> **Exercise prompt**
Please transcribe the entries below exactly and leave out every picture.
─── Dataset records ───
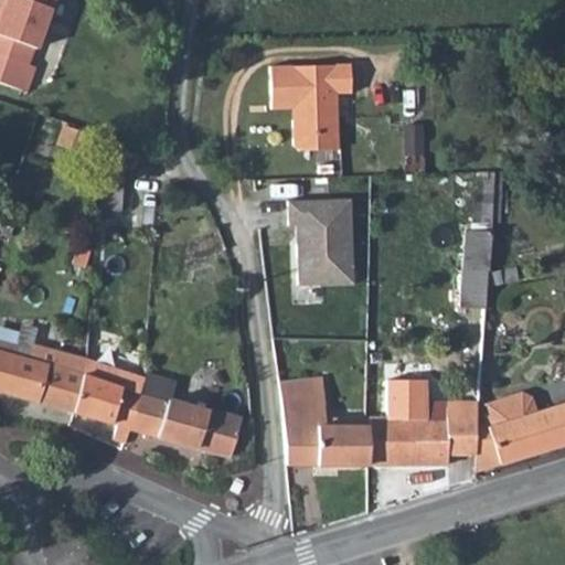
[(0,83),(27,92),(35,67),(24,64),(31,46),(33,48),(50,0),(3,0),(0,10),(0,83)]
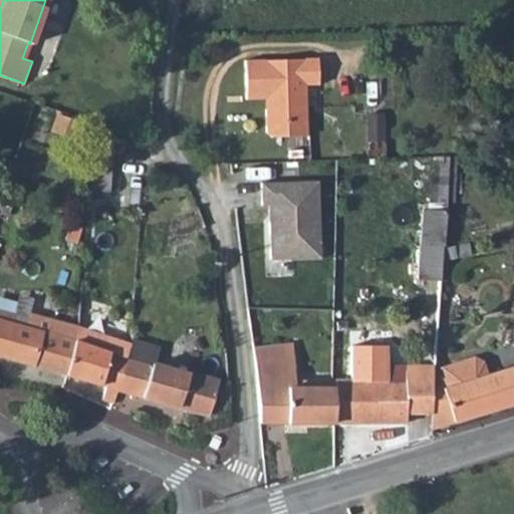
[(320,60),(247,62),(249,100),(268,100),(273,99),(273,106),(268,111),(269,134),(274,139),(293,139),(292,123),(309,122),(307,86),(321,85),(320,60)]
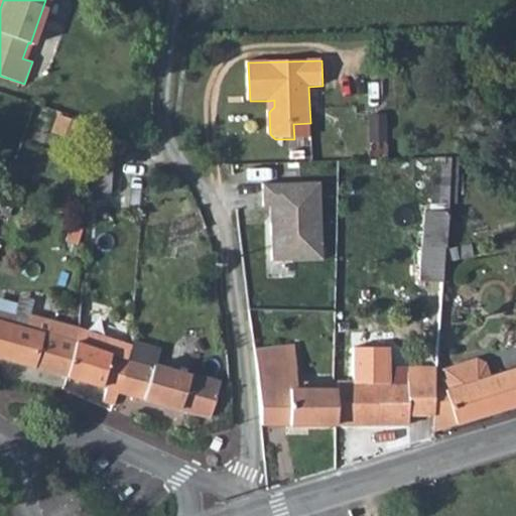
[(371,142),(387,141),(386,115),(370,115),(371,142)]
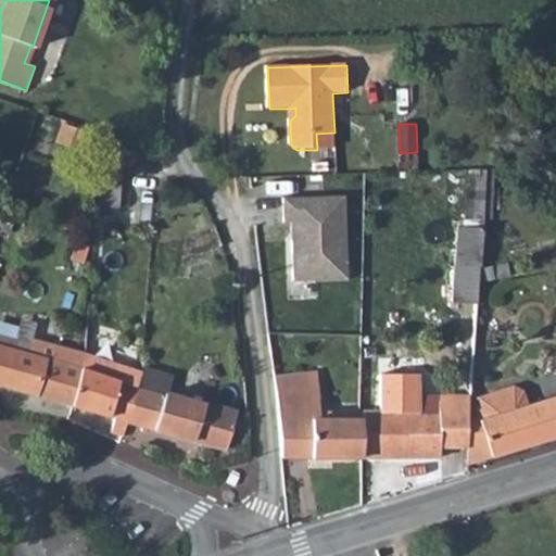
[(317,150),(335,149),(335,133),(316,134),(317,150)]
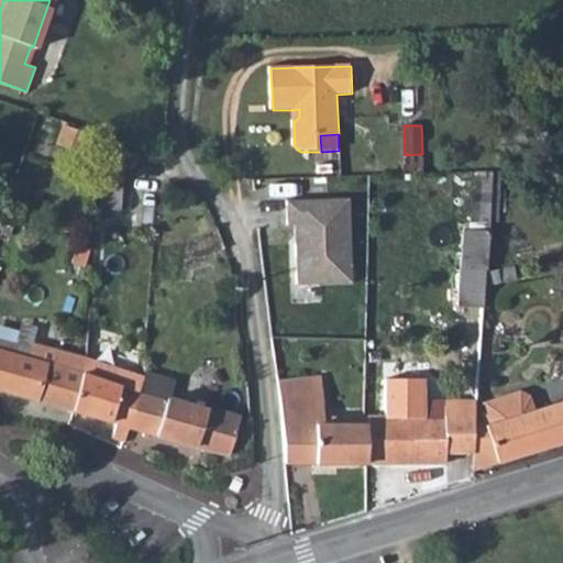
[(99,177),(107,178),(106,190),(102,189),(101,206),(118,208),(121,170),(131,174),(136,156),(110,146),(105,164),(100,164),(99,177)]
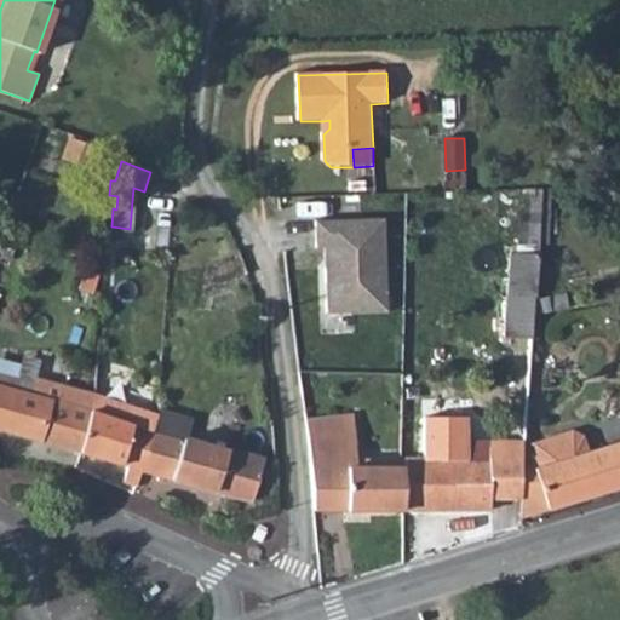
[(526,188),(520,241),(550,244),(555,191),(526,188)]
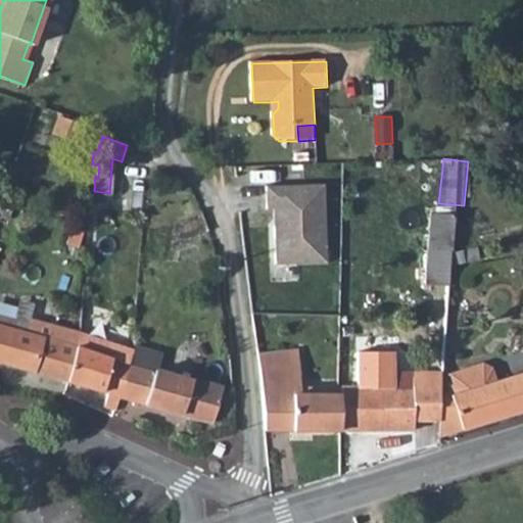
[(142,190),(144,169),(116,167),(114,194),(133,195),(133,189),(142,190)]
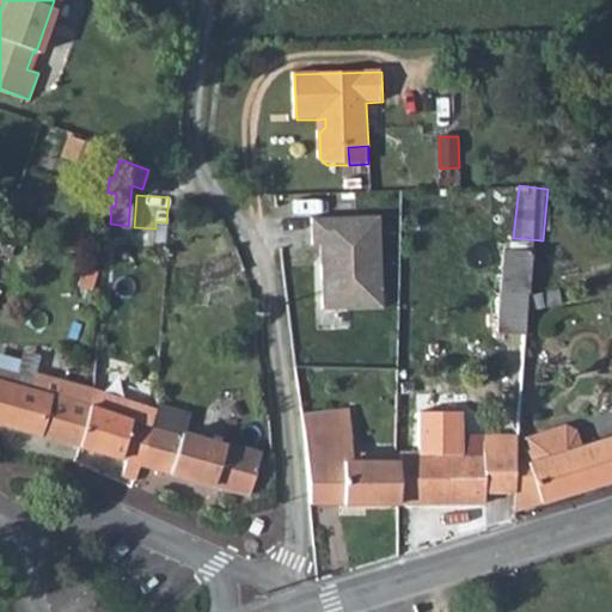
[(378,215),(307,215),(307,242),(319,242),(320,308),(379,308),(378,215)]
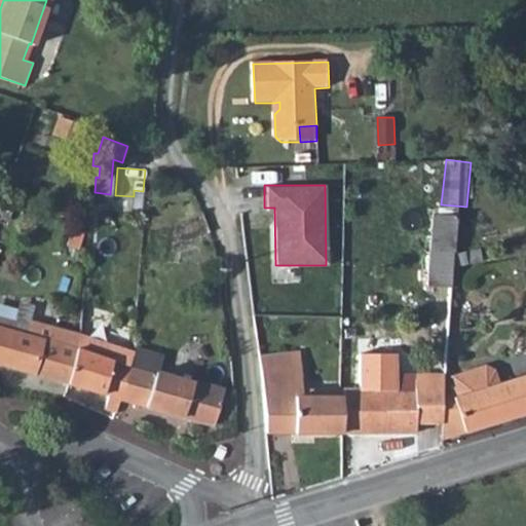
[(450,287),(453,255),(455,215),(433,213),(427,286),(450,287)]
───
> **Reply to the task**
[(0,83),(27,92),(35,67),(24,64),(31,46),(33,48),(50,0),(3,0),(0,10),(0,83)]
[(320,60),(247,62),(249,100),(268,100),(273,99),(273,106),(268,111),(269,134),(274,139),(293,139),(292,123),(309,122),(307,86),(321,85),(320,60)]
[(371,142),(387,141),(386,115),(370,115),(371,142)]
[(317,150),(335,149),(335,133),(316,134),(317,150)]
[(99,177),(107,178),(106,190),(102,189),(101,206),(118,208),(121,170),(131,174),(136,156),(110,146),(105,164),(100,164),(99,177)]
[(526,188),(520,241),(550,244),(555,191),(526,188)]
[(142,190),(144,169),(116,167),(114,194),(133,195),(133,189),(142,190)]
[(378,215),(307,215),(307,242),(319,242),(320,308),(379,308),(378,215)]
[(450,287),(453,255),(455,215),(433,213),(427,286),(450,287)]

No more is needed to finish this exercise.